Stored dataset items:
§ §

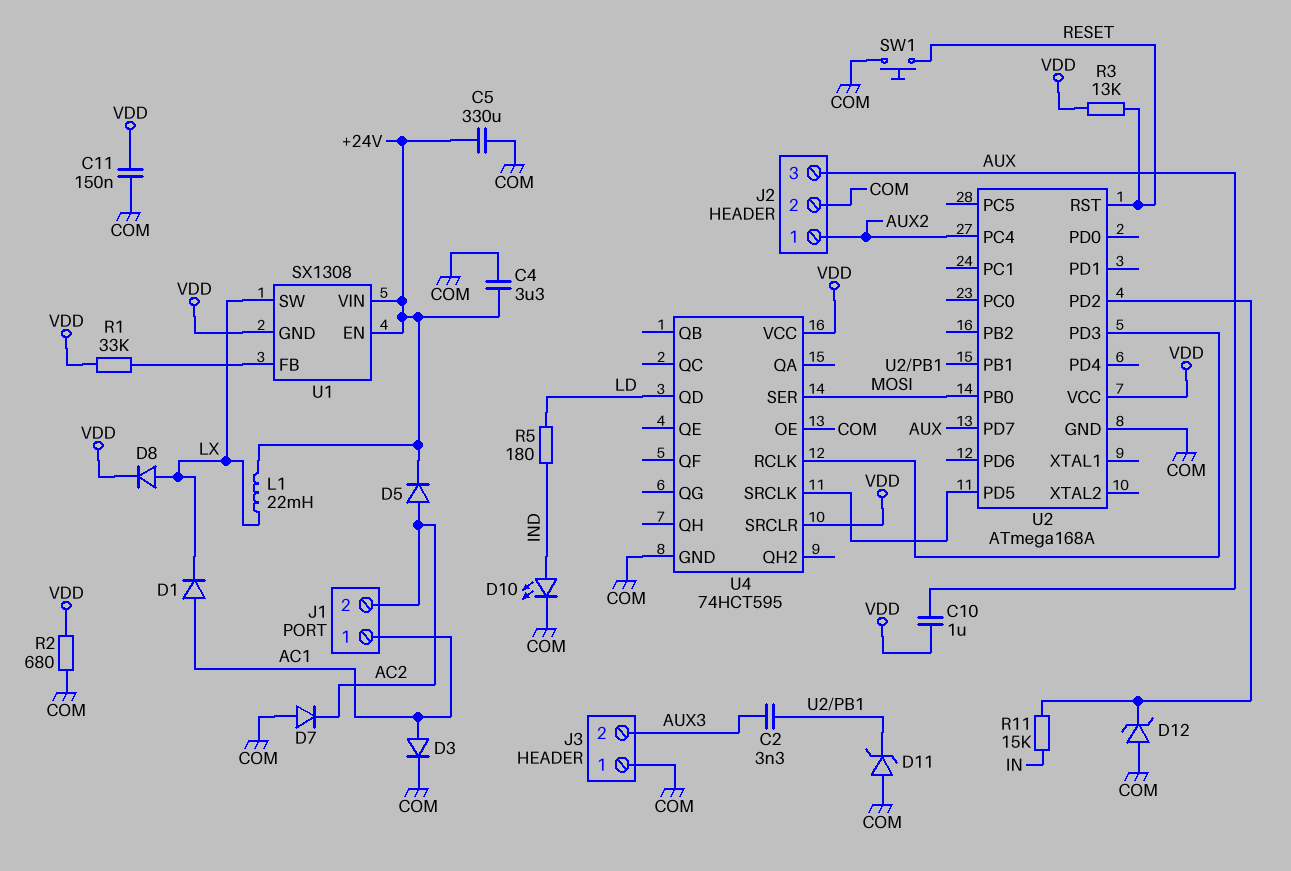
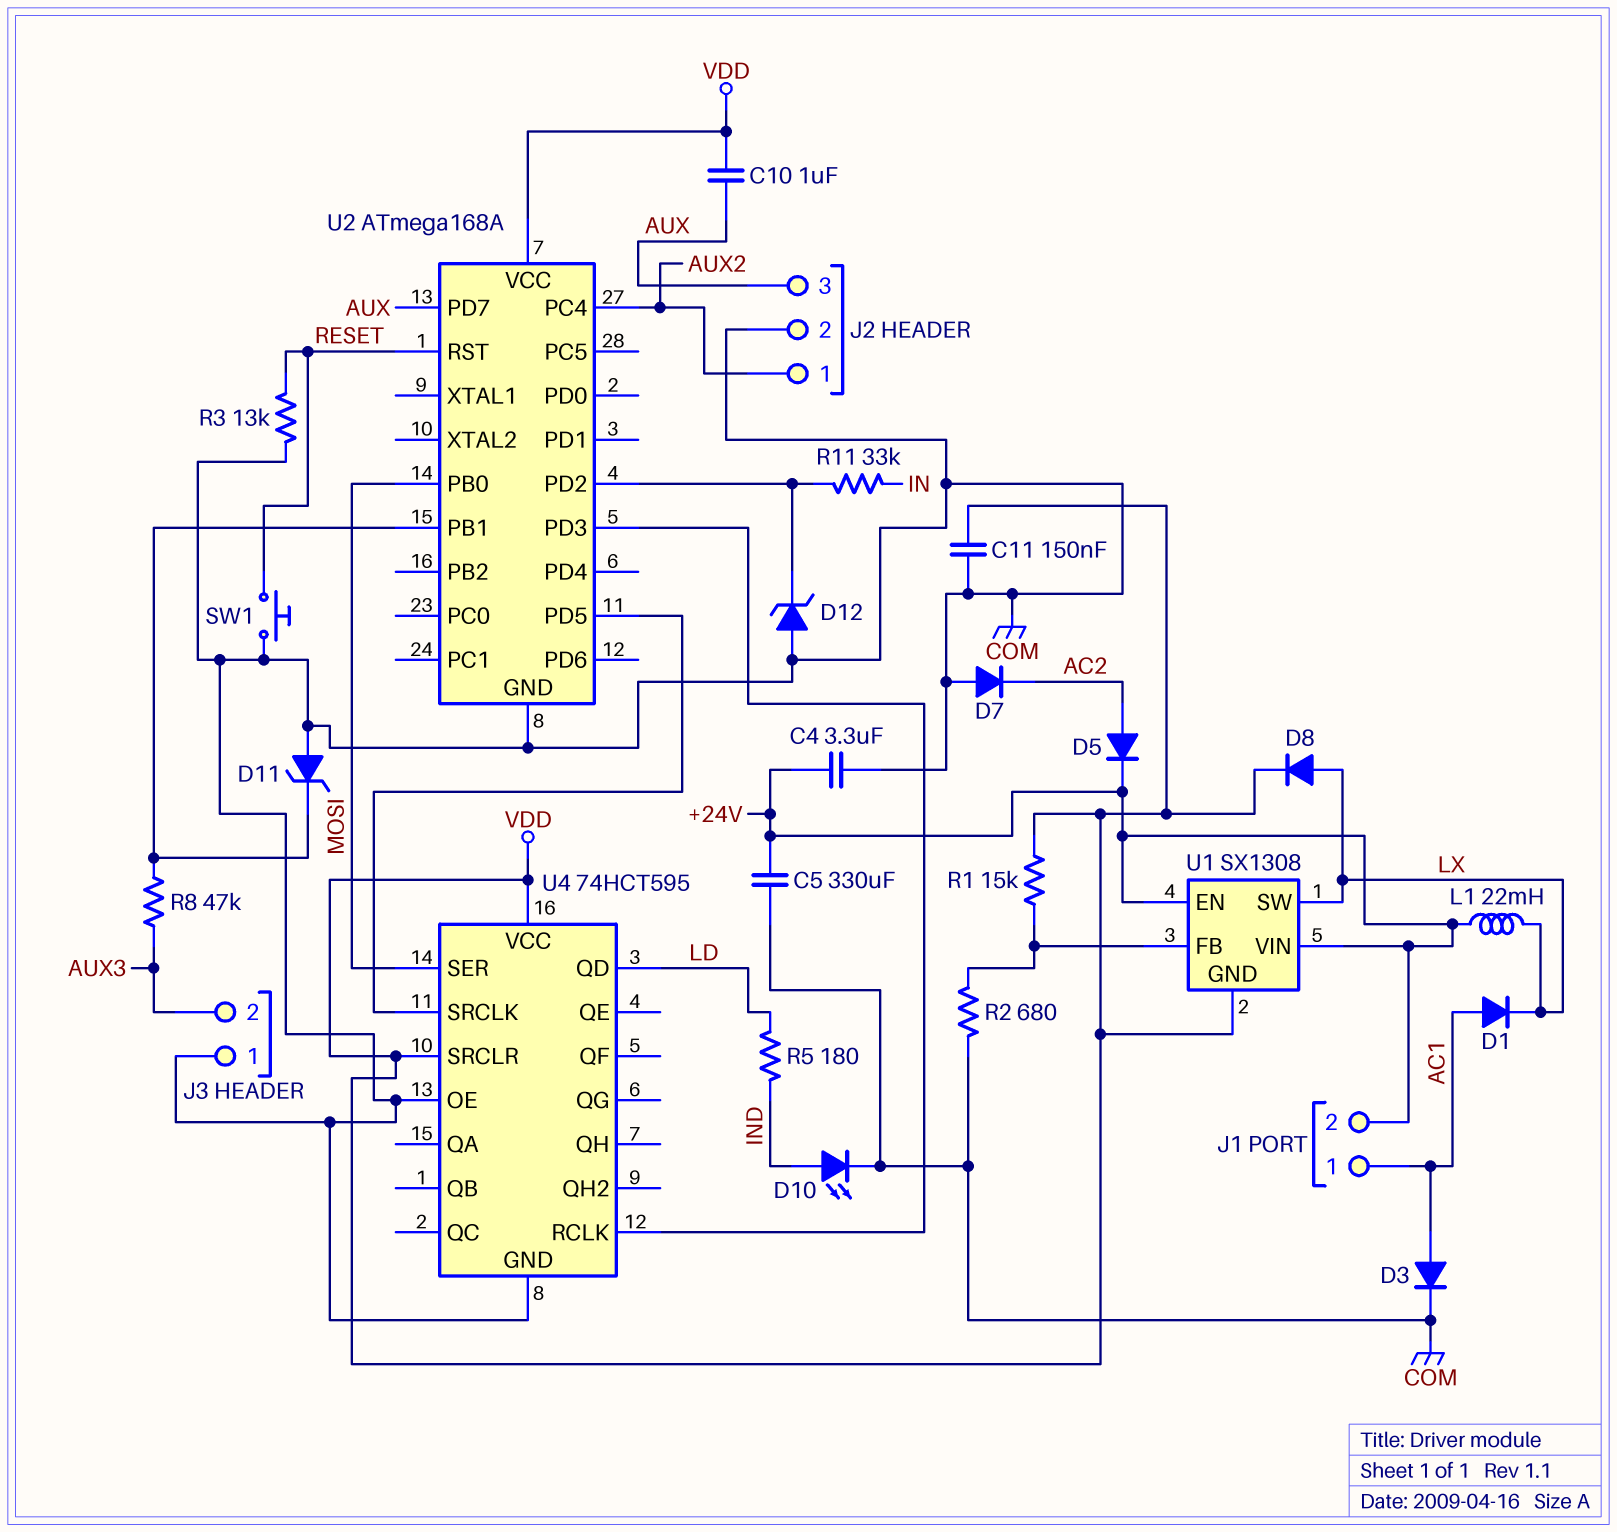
C2: 3.3nF (AUX3, U2/PB1) -> none
J1 pin 2: AC2 -> +24V
R1: 33k (U1/FB, VDD) -> 15k (U1/FB, VDD)
R2: 680 (COM, VDD) -> 680 (COM, U1/FB)
R3: 13k (RESET, VDD) -> 13k (COM, RESET)
R8: none -> 47k (AUX3, U2/PB1)
R11: 15k (IN, U2/PD2) -> 33k (IN, U2/PD2)

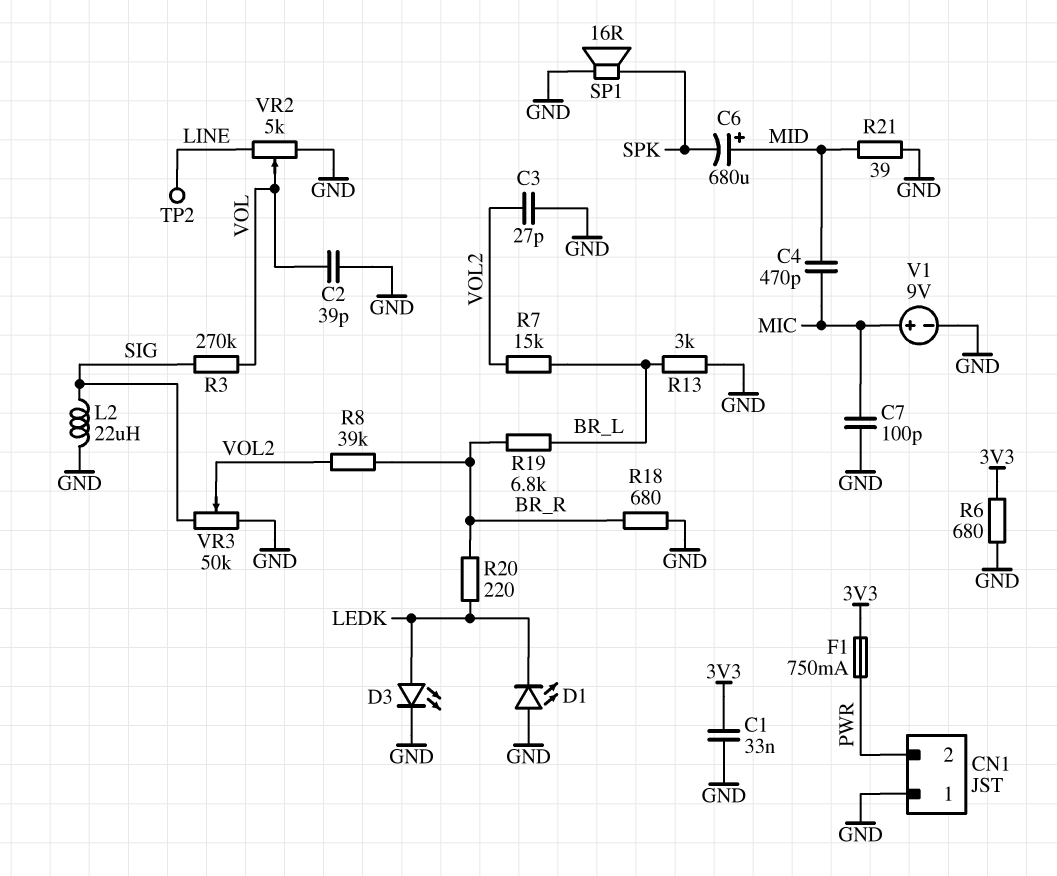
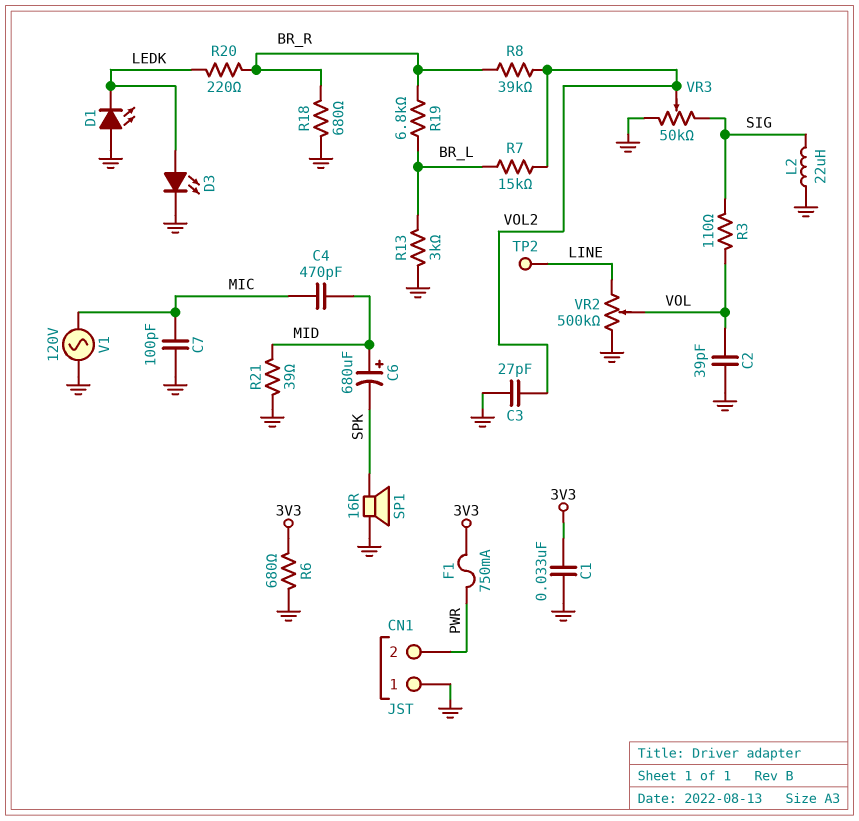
R3: 270k (SIG, VOL) -> 110 (SIG, VOL)
V1: 9V (plus MIC, minus GND) -> AC 120V (GND, MIC)
VR2: 5k (GND, LINE, wiper VOL) -> 500k (GND, LINE, wiper VOL)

§ §

**Problem description**
An exact copy of every line above, minus the pictures, is the required output.

**Answer area**
C2: 3.3nF (AUX3, U2/PB1) -> none
J1 pin 2: AC2 -> +24V
R1: 33k (U1/FB, VDD) -> 15k (U1/FB, VDD)
R2: 680 (COM, VDD) -> 680 (COM, U1/FB)
R3: 13k (RESET, VDD) -> 13k (COM, RESET)
R8: none -> 47k (AUX3, U2/PB1)
R11: 15k (IN, U2/PD2) -> 33k (IN, U2/PD2)

R3: 270k (SIG, VOL) -> 110 (SIG, VOL)
V1: 9V (plus MIC, minus GND) -> AC 120V (GND, MIC)
VR2: 5k (GND, LINE, wiper VOL) -> 500k (GND, LINE, wiper VOL)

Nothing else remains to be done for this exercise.